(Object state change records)
#####

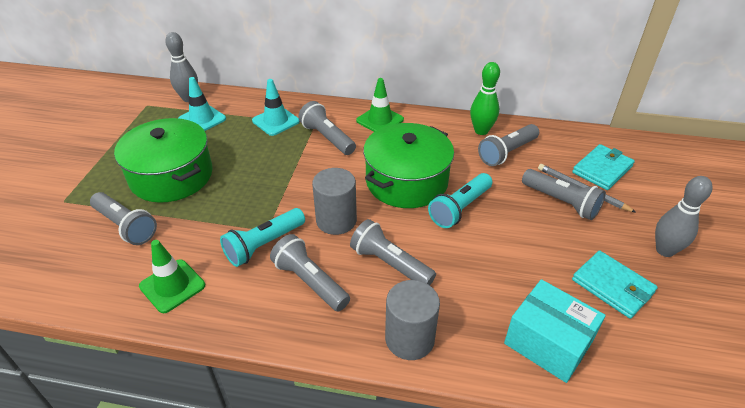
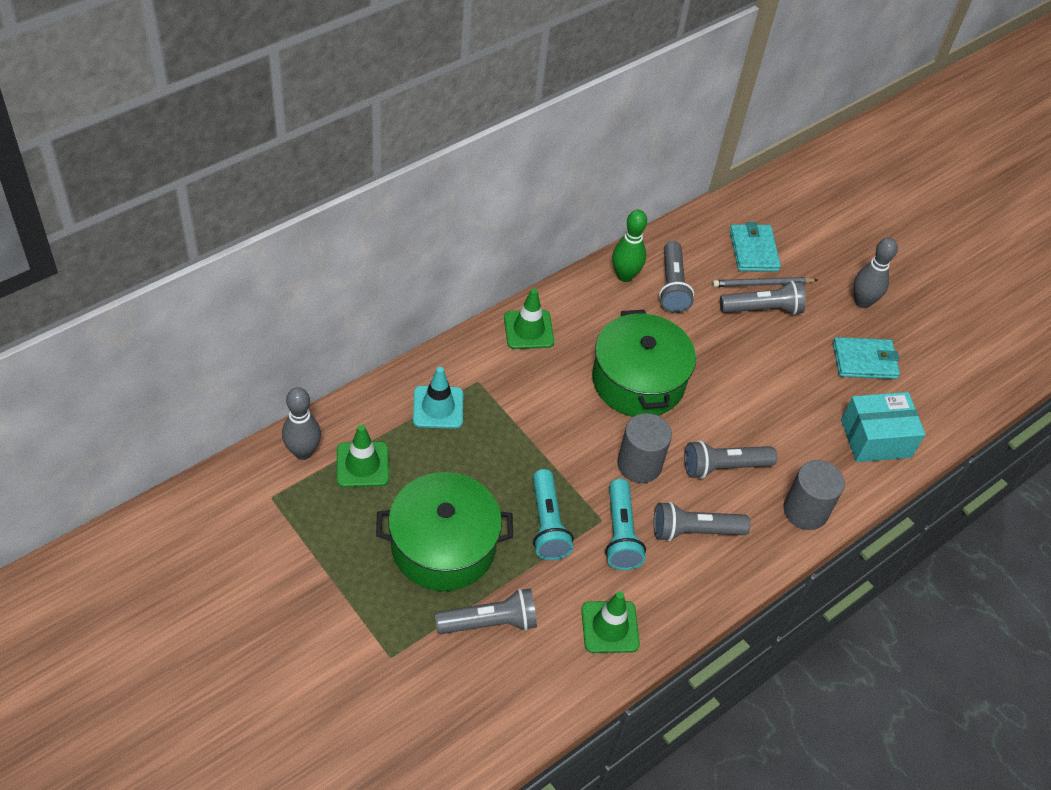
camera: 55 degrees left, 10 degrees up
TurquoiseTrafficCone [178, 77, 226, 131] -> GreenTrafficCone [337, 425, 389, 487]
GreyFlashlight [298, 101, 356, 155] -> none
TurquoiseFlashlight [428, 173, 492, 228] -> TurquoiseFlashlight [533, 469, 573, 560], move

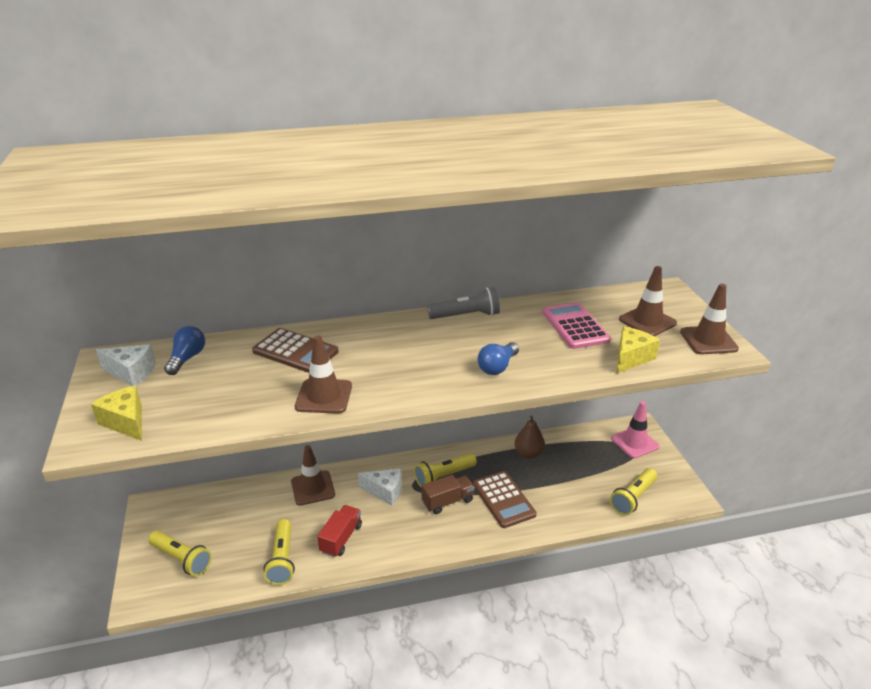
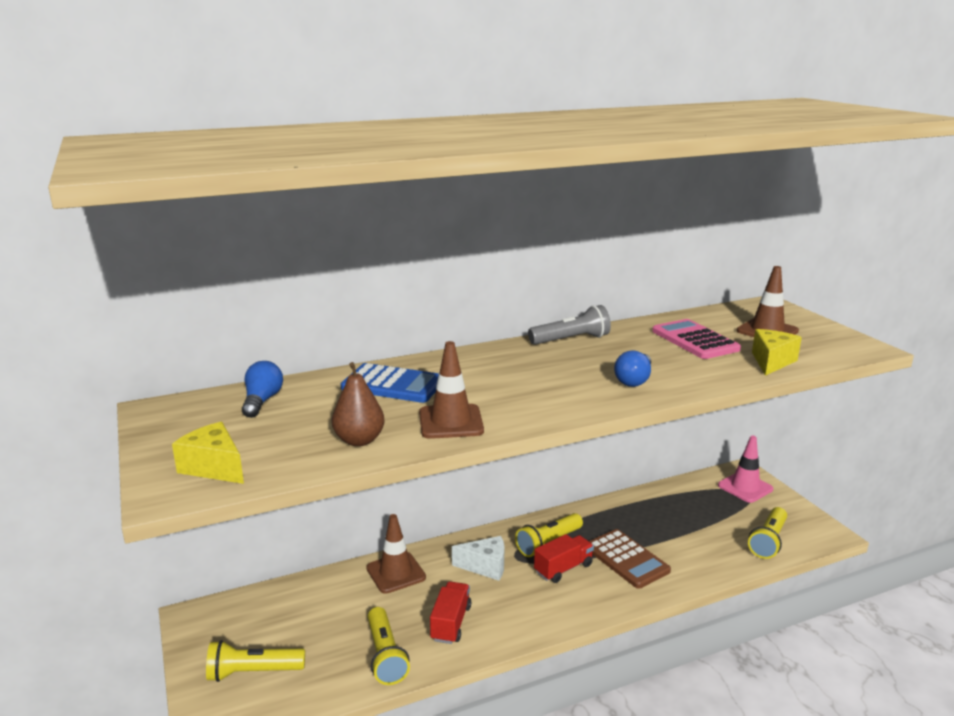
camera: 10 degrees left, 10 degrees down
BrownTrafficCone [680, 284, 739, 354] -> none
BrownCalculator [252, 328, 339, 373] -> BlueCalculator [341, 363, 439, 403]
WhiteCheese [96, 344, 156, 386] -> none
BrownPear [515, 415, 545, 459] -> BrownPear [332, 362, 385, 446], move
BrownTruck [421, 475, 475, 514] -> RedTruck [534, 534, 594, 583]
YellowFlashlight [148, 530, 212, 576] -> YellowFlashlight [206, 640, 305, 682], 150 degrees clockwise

#####

[Work instruction] Please reproduce the entries above line by line, exactly, leaving out each image.

[Answer to this problem]
camera: 55 degrees left, 10 degrees up
TurquoiseTrafficCone [178, 77, 226, 131] -> GreenTrafficCone [337, 425, 389, 487]
GreyFlashlight [298, 101, 356, 155] -> none
TurquoiseFlashlight [428, 173, 492, 228] -> TurquoiseFlashlight [533, 469, 573, 560], move

camera: 10 degrees left, 10 degrees down
BrownTrafficCone [680, 284, 739, 354] -> none
BrownCalculator [252, 328, 339, 373] -> BlueCalculator [341, 363, 439, 403]
WhiteCheese [96, 344, 156, 386] -> none
BrownPear [515, 415, 545, 459] -> BrownPear [332, 362, 385, 446], move
BrownTruck [421, 475, 475, 514] -> RedTruck [534, 534, 594, 583]
YellowFlashlight [148, 530, 212, 576] -> YellowFlashlight [206, 640, 305, 682], 150 degrees clockwise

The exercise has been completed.